Data items
## BEGIN

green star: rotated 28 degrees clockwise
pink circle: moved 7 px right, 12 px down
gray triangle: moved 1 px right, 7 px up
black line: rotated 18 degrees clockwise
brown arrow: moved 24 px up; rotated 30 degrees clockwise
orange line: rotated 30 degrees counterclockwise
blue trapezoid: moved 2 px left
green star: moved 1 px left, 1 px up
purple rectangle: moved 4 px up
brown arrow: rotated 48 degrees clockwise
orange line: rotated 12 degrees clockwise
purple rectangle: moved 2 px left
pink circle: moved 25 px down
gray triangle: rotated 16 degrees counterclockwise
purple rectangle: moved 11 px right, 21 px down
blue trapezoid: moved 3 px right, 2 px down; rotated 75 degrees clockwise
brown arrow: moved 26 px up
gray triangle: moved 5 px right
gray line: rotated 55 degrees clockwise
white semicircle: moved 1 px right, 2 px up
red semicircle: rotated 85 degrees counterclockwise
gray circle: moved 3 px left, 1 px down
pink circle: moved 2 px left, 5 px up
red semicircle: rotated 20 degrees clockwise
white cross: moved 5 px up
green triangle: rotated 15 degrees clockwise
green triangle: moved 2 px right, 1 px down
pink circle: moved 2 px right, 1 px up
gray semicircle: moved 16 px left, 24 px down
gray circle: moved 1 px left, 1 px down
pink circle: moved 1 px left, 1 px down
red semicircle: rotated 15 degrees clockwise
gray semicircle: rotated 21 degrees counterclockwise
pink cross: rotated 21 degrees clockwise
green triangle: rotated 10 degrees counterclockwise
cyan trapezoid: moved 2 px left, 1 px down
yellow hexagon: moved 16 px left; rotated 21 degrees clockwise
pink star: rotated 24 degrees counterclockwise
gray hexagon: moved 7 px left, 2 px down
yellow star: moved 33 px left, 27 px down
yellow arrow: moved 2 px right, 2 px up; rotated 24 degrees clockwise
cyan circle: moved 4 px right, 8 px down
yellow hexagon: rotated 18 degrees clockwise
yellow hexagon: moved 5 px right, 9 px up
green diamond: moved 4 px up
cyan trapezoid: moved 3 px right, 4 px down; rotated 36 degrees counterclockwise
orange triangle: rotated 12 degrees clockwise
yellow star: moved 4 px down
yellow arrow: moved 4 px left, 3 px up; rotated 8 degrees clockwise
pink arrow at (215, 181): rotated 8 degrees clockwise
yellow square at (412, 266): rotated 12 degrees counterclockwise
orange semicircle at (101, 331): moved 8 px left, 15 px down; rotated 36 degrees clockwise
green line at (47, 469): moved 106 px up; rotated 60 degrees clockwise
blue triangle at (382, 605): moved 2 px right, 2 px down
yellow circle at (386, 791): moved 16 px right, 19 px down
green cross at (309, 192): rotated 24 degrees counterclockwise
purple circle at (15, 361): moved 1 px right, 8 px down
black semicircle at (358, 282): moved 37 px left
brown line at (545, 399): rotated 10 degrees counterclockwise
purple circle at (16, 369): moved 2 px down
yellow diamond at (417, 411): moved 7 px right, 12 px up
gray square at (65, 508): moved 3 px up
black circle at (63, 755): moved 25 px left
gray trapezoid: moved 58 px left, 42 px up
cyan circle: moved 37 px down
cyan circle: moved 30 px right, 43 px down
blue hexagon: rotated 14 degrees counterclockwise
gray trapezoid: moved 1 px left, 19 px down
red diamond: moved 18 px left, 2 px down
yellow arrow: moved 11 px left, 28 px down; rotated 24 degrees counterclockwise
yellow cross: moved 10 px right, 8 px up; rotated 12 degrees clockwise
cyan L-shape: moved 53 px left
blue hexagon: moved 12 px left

## END

* [EXERCISE BRIEF]:
Write out every line of the listing above, exactly as it appears, from the first line to the last.

* [COMPLETED TASK]:
green star: rotated 28 degrees clockwise
pink circle: moved 7 px right, 12 px down
gray triangle: moved 1 px right, 7 px up
black line: rotated 18 degrees clockwise
brown arrow: moved 24 px up; rotated 30 degrees clockwise
orange line: rotated 30 degrees counterclockwise
blue trapezoid: moved 2 px left
green star: moved 1 px left, 1 px up
purple rectangle: moved 4 px up
brown arrow: rotated 48 degrees clockwise
orange line: rotated 12 degrees clockwise
purple rectangle: moved 2 px left
pink circle: moved 25 px down
gray triangle: rotated 16 degrees counterclockwise
purple rectangle: moved 11 px right, 21 px down
blue trapezoid: moved 3 px right, 2 px down; rotated 75 degrees clockwise
brown arrow: moved 26 px up
gray triangle: moved 5 px right
gray line: rotated 55 degrees clockwise
white semicircle: moved 1 px right, 2 px up
red semicircle: rotated 85 degrees counterclockwise
gray circle: moved 3 px left, 1 px down
pink circle: moved 2 px left, 5 px up
red semicircle: rotated 20 degrees clockwise
white cross: moved 5 px up
green triangle: rotated 15 degrees clockwise
green triangle: moved 2 px right, 1 px down
pink circle: moved 2 px right, 1 px up
gray semicircle: moved 16 px left, 24 px down
gray circle: moved 1 px left, 1 px down
pink circle: moved 1 px left, 1 px down
red semicircle: rotated 15 degrees clockwise
gray semicircle: rotated 21 degrees counterclockwise
pink cross: rotated 21 degrees clockwise
green triangle: rotated 10 degrees counterclockwise
cyan trapezoid: moved 2 px left, 1 px down
yellow hexagon: moved 16 px left; rotated 21 degrees clockwise
pink star: rotated 24 degrees counterclockwise
gray hexagon: moved 7 px left, 2 px down
yellow star: moved 33 px left, 27 px down
yellow arrow: moved 2 px right, 2 px up; rotated 24 degrees clockwise
cyan circle: moved 4 px right, 8 px down
yellow hexagon: rotated 18 degrees clockwise
yellow hexagon: moved 5 px right, 9 px up
green diamond: moved 4 px up
cyan trapezoid: moved 3 px right, 4 px down; rotated 36 degrees counterclockwise
orange triangle: rotated 12 degrees clockwise
yellow star: moved 4 px down
yellow arrow: moved 4 px left, 3 px up; rotated 8 degrees clockwise
pink arrow at (215, 181): rotated 8 degrees clockwise
yellow square at (412, 266): rotated 12 degrees counterclockwise
orange semicircle at (101, 331): moved 8 px left, 15 px down; rotated 36 degrees clockwise
green line at (47, 469): moved 106 px up; rotated 60 degrees clockwise
blue triangle at (382, 605): moved 2 px right, 2 px down
yellow circle at (386, 791): moved 16 px right, 19 px down
green cross at (309, 192): rotated 24 degrees counterclockwise
purple circle at (15, 361): moved 1 px right, 8 px down
black semicircle at (358, 282): moved 37 px left
brown line at (545, 399): rotated 10 degrees counterclockwise
purple circle at (16, 369): moved 2 px down
yellow diamond at (417, 411): moved 7 px right, 12 px up
gray square at (65, 508): moved 3 px up
black circle at (63, 755): moved 25 px left
gray trapezoid: moved 58 px left, 42 px up
cyan circle: moved 37 px down
cyan circle: moved 30 px right, 43 px down
blue hexagon: rotated 14 degrees counterclockwise
gray trapezoid: moved 1 px left, 19 px down
red diamond: moved 18 px left, 2 px down
yellow arrow: moved 11 px left, 28 px down; rotated 24 degrees counterclockwise
yellow cross: moved 10 px right, 8 px up; rotated 12 degrees clockwise
cyan L-shape: moved 53 px left
blue hexagon: moved 12 px left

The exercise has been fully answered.